## What to do
Your answer must be an exact transcription of the data, with every picture omitted.

## Input
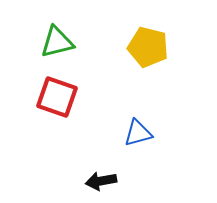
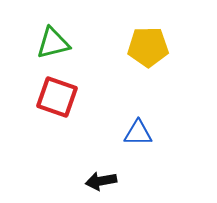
green triangle: moved 4 px left, 1 px down
yellow pentagon: rotated 15 degrees counterclockwise
blue triangle: rotated 16 degrees clockwise
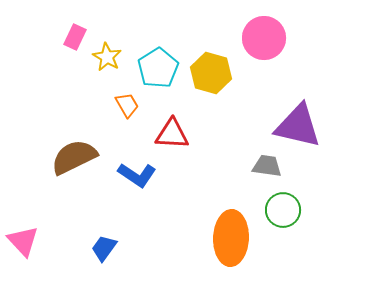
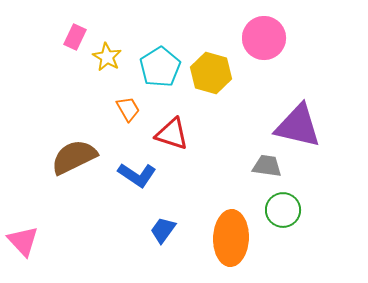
cyan pentagon: moved 2 px right, 1 px up
orange trapezoid: moved 1 px right, 4 px down
red triangle: rotated 15 degrees clockwise
blue trapezoid: moved 59 px right, 18 px up
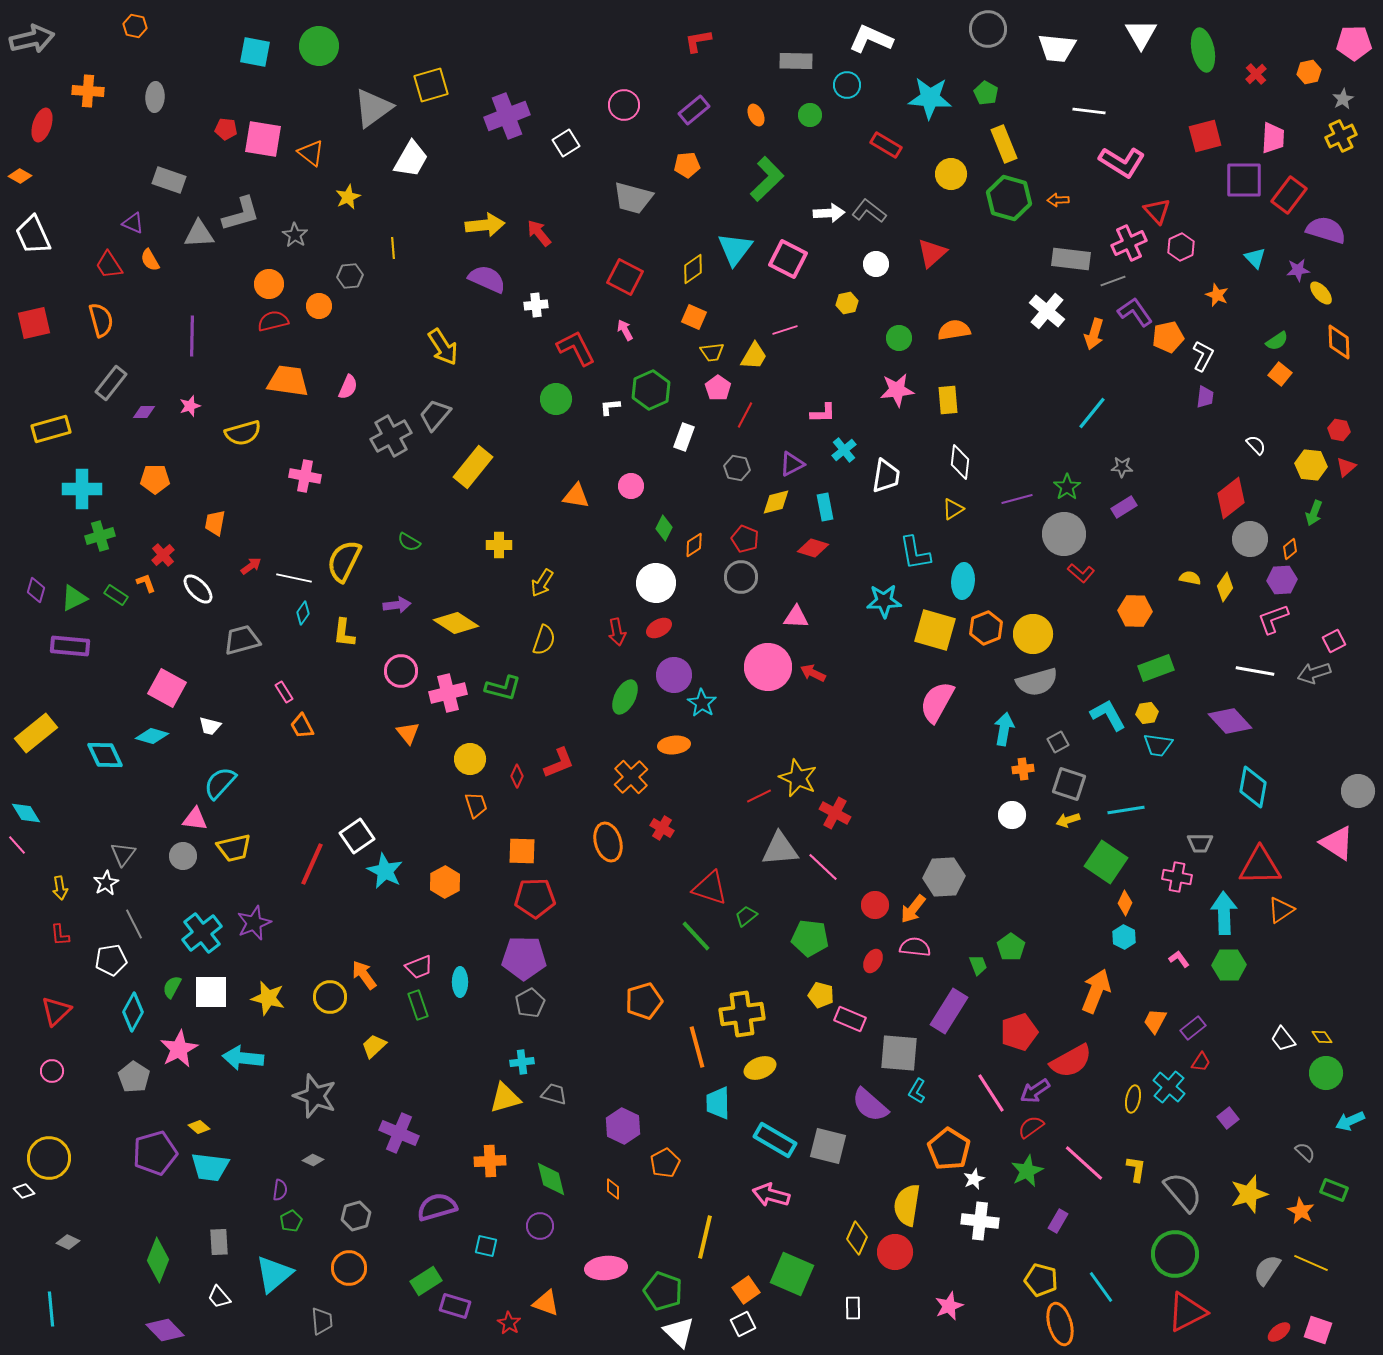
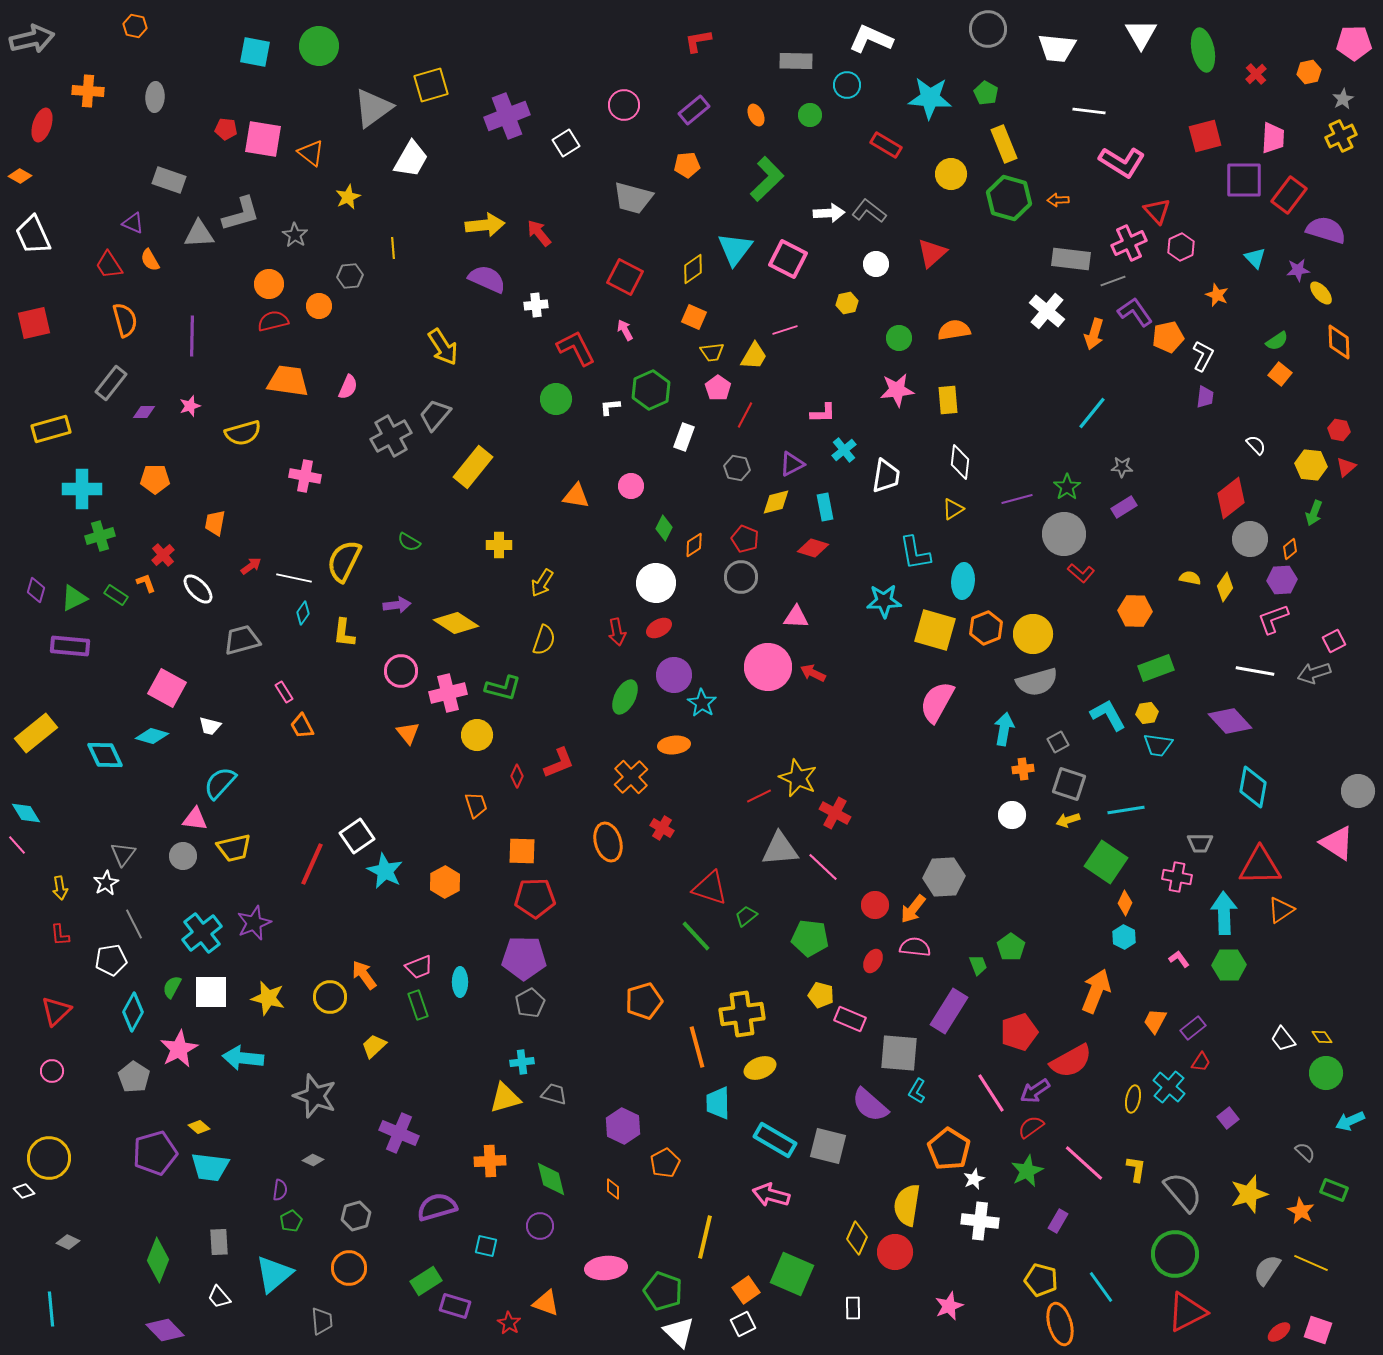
orange semicircle at (101, 320): moved 24 px right
yellow circle at (470, 759): moved 7 px right, 24 px up
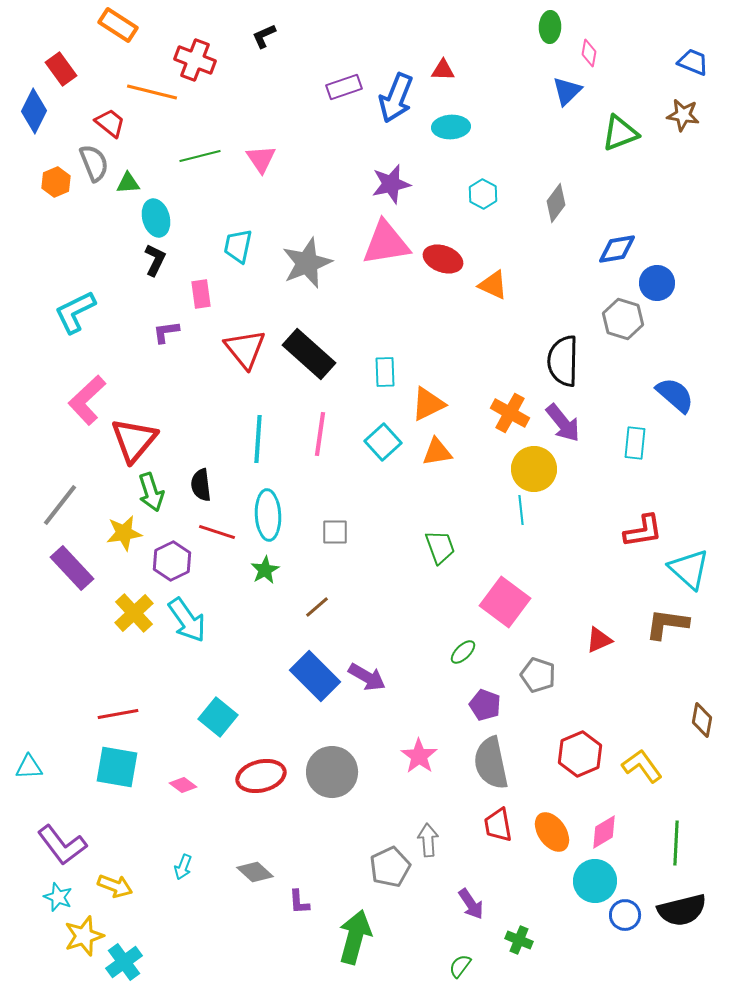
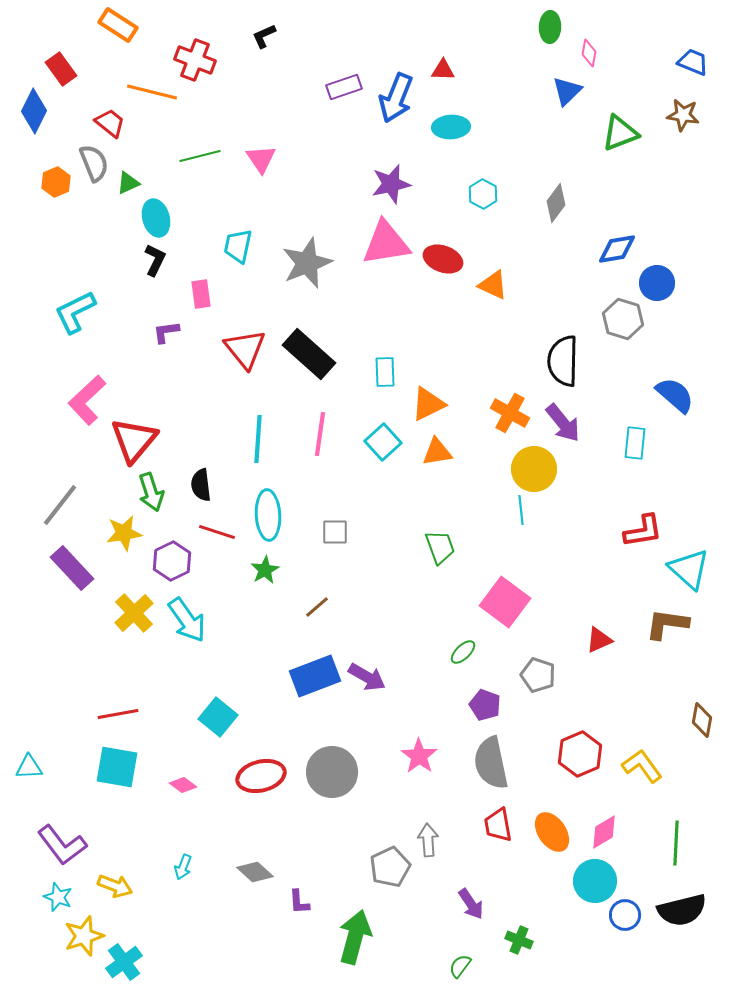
green triangle at (128, 183): rotated 20 degrees counterclockwise
blue rectangle at (315, 676): rotated 66 degrees counterclockwise
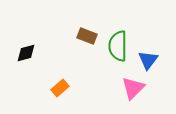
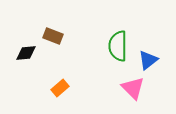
brown rectangle: moved 34 px left
black diamond: rotated 10 degrees clockwise
blue triangle: rotated 15 degrees clockwise
pink triangle: rotated 30 degrees counterclockwise
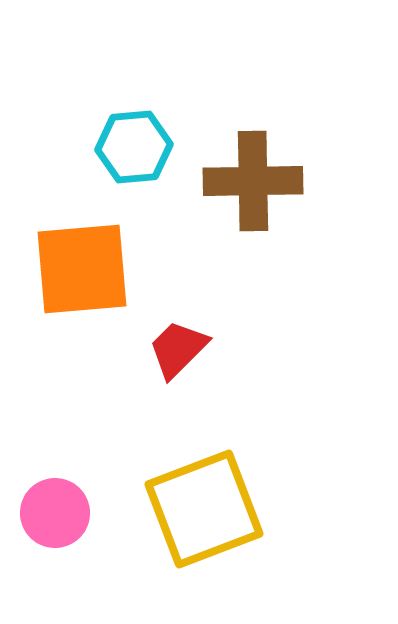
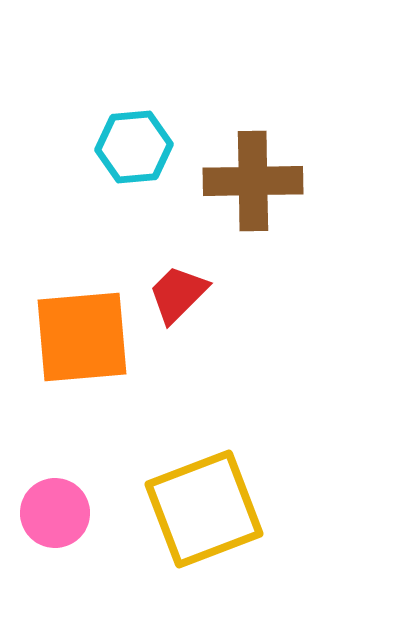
orange square: moved 68 px down
red trapezoid: moved 55 px up
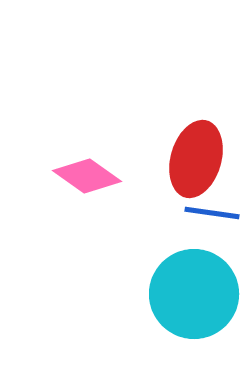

## Exercise answer
green triangle: moved 4 px left, 1 px down
yellow pentagon: rotated 15 degrees counterclockwise
blue triangle: rotated 16 degrees clockwise
cyan pentagon: moved 2 px right, 1 px up
orange trapezoid: moved 1 px right, 4 px down
red triangle: rotated 15 degrees clockwise
blue trapezoid: moved 59 px right, 18 px up
orange semicircle at (101, 320): moved 24 px right
yellow circle at (470, 759): moved 7 px right, 24 px up
green triangle at (128, 183): rotated 20 degrees counterclockwise
blue rectangle at (315, 676): rotated 66 degrees counterclockwise
brown rectangle: moved 34 px left
black diamond: rotated 10 degrees clockwise
blue triangle: rotated 15 degrees clockwise
pink triangle: rotated 30 degrees counterclockwise
orange square: moved 68 px down
red trapezoid: moved 55 px up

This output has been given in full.